**PROVIDED ENTRIES:**
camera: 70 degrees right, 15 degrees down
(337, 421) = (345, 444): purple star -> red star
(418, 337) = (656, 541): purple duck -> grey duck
--
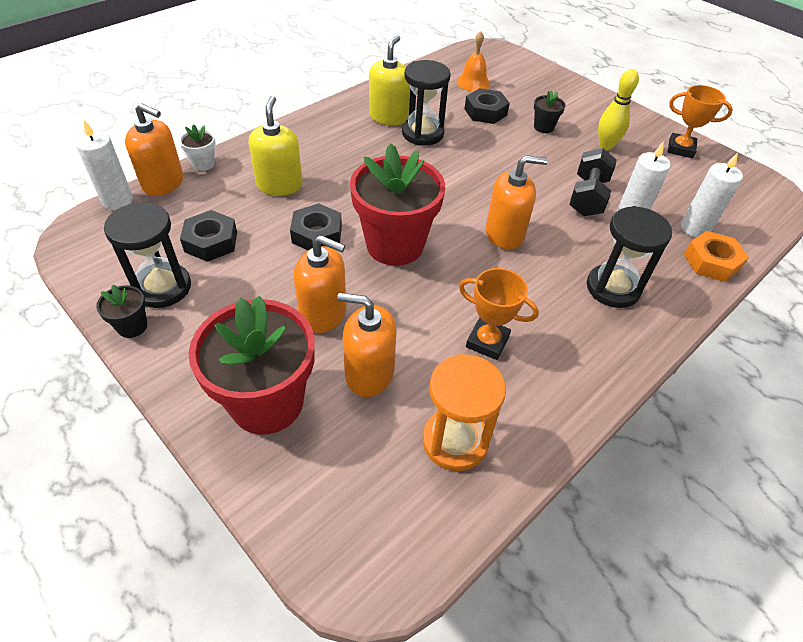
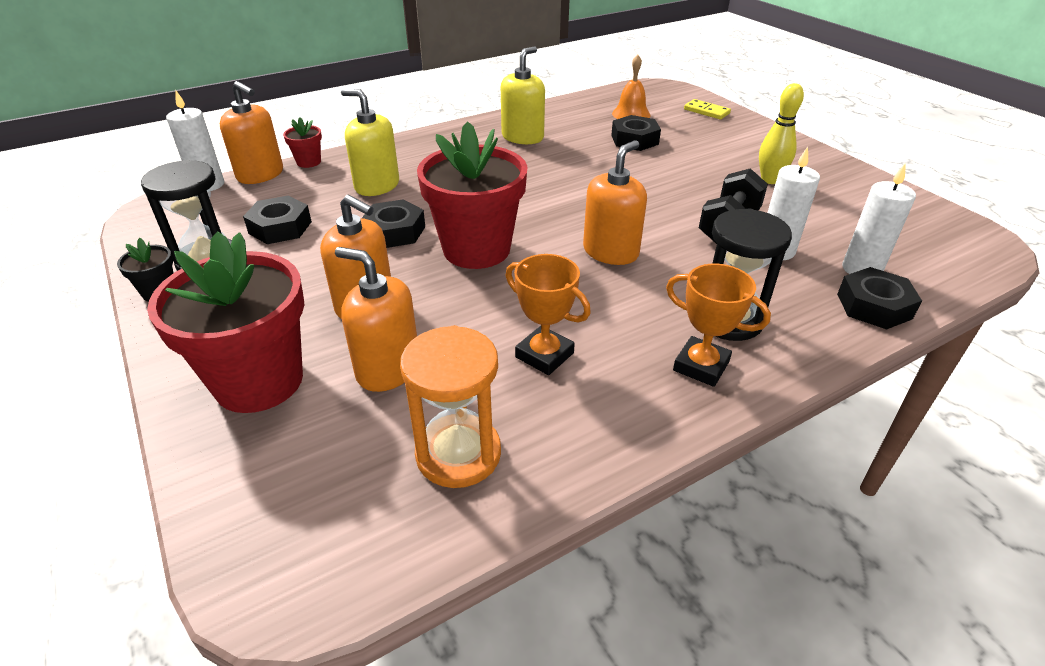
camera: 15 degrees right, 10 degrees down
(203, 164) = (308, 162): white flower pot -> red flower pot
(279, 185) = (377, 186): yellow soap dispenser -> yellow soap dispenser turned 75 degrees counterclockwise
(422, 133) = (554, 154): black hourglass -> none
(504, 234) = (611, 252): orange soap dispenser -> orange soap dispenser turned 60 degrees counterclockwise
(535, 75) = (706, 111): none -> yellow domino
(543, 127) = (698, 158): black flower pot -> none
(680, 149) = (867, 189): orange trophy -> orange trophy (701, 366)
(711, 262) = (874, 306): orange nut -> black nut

**WHAT THE TASK REQUIRES:** Among the records above, extract exactly the lines from the line with "(535, 75) = (706, 111): none -> yellow domino" to the line with "(711, 262) = (874, 306): orange", both lines included, and leave out the rest.

**OUTPUT:**
(535, 75) = (706, 111): none -> yellow domino
(543, 127) = (698, 158): black flower pot -> none
(680, 149) = (867, 189): orange trophy -> orange trophy (701, 366)
(711, 262) = (874, 306): orange nut -> black nut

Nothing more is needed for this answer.